PROBLEM DETAILS – Needed from the entries below: every line that holds the word "camera".

[Object state change records]
Content starts

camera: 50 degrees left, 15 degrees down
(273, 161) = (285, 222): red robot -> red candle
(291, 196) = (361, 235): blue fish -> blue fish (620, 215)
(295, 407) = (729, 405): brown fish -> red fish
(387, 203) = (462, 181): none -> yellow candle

Content ends
Content starts

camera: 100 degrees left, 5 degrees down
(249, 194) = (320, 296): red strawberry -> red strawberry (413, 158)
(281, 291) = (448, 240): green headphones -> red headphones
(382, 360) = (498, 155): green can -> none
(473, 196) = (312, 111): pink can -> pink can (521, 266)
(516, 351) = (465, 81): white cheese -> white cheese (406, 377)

Content ends
Content starts

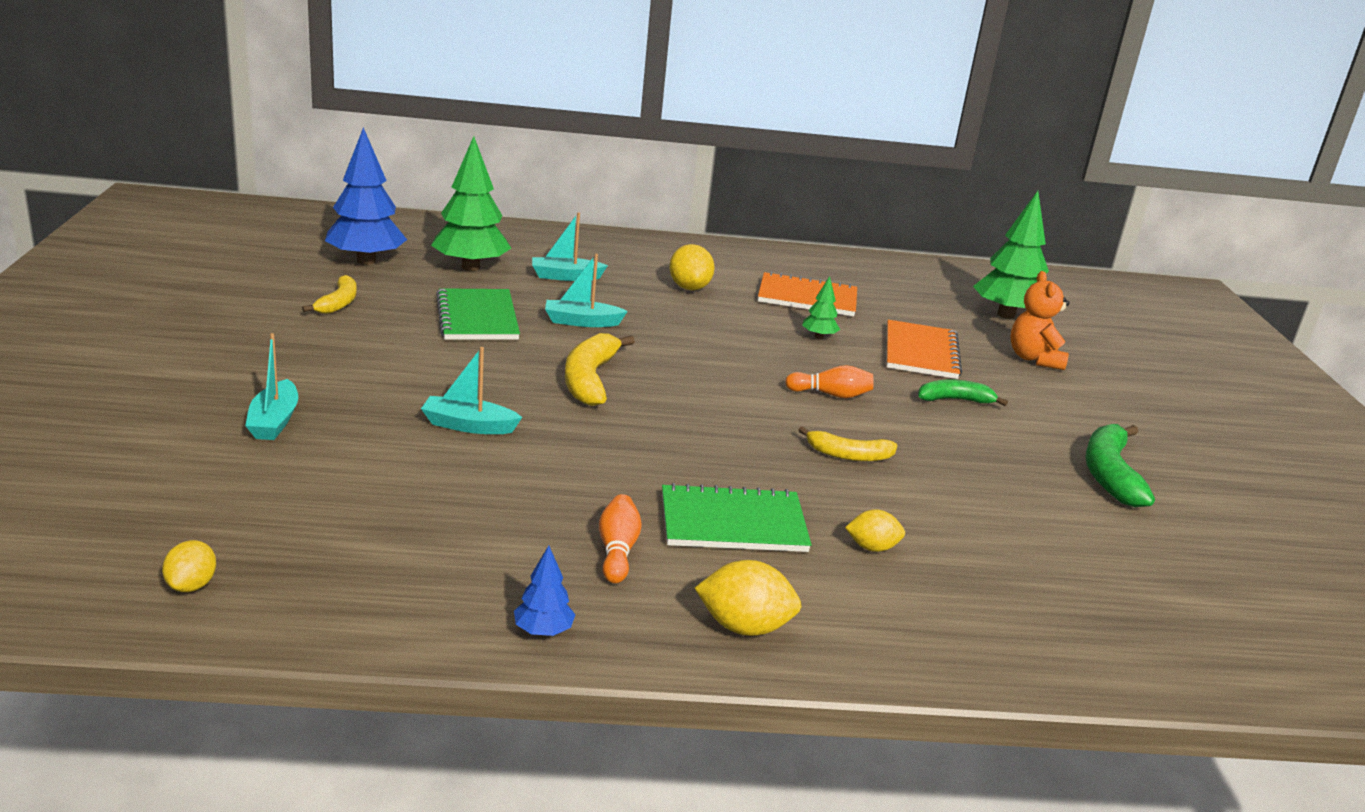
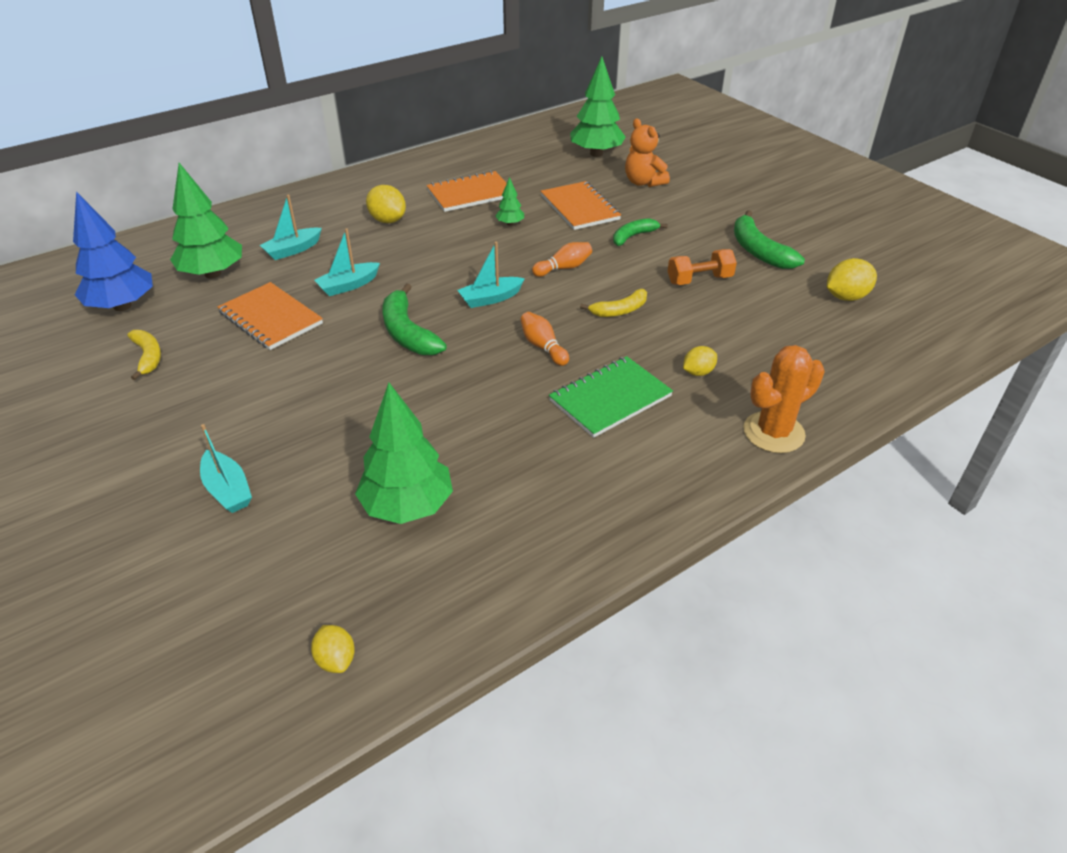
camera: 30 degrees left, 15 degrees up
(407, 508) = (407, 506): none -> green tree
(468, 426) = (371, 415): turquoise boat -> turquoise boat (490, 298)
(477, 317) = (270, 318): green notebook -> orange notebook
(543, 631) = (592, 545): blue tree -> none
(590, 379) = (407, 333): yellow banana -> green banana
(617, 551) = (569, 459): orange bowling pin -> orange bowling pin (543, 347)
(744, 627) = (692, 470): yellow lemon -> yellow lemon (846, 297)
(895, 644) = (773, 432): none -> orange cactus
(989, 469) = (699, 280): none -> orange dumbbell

Content ends

SOLUTION FOR THIS EXERCISE –
camera: 50 degrees left, 15 degrees down
camera: 100 degrees left, 5 degrees down
camera: 30 degrees left, 15 degrees up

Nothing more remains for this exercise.